[Source records]
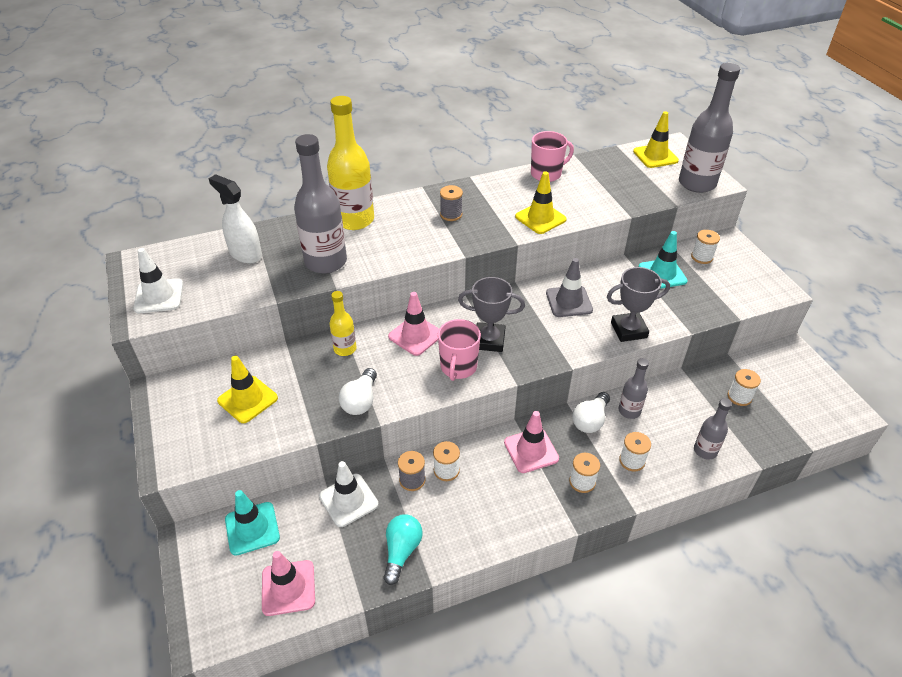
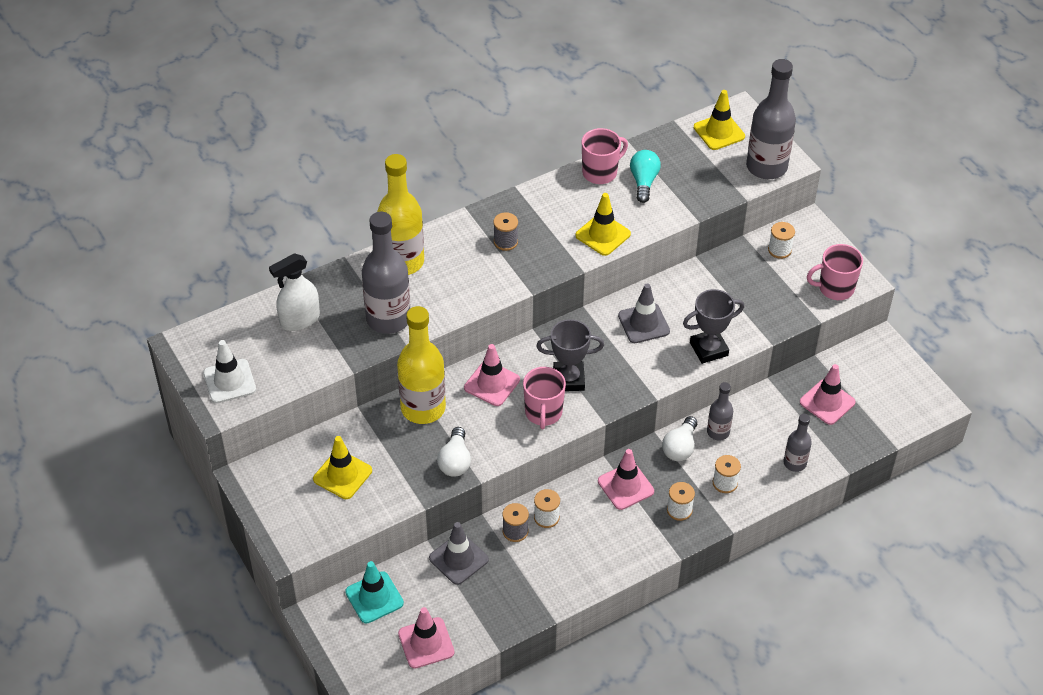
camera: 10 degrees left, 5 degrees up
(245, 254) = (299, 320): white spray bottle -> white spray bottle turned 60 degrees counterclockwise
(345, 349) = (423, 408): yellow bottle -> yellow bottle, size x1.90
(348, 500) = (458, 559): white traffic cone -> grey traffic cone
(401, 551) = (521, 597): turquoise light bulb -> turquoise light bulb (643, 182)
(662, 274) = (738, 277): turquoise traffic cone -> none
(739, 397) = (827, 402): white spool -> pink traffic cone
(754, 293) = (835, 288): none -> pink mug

→ Assignment:
How many lines of the entries include the string "traffic"? Answer with a number and no other words.

→ Response to this task:
3